[Dataset Boundary: Start]

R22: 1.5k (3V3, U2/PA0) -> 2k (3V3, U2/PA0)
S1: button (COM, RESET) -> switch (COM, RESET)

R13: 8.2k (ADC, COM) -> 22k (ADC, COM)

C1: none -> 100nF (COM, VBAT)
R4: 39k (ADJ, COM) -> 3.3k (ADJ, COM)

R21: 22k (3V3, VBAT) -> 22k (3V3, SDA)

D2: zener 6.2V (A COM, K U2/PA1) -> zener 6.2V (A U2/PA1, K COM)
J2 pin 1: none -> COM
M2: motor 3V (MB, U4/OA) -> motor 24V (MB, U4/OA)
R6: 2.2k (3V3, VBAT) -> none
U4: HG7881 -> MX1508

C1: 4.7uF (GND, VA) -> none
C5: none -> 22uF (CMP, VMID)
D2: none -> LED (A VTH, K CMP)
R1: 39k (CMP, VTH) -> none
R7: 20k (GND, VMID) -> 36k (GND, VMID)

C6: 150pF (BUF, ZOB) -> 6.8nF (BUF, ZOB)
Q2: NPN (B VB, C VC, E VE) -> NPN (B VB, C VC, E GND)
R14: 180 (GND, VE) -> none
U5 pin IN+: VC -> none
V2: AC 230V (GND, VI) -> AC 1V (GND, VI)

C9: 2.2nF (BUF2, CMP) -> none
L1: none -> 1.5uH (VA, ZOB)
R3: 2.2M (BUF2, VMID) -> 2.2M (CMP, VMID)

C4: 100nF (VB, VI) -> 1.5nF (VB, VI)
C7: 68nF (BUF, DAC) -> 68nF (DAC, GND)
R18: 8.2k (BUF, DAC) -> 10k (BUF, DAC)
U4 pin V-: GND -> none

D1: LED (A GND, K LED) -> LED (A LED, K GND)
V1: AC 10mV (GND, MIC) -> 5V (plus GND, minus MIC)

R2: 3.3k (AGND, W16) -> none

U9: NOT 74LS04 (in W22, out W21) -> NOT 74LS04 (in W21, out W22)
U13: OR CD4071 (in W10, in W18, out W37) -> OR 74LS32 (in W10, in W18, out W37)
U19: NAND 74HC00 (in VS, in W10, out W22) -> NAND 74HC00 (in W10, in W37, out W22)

[Dataset Boundary: End]

Assigned task: Select the lines from the entries that include the word "VBAT".

Your response:
C1: none -> 100nF (COM, VBAT)
R21: 22k (3V3, VBAT) -> 22k (3V3, SDA)
R6: 2.2k (3V3, VBAT) -> none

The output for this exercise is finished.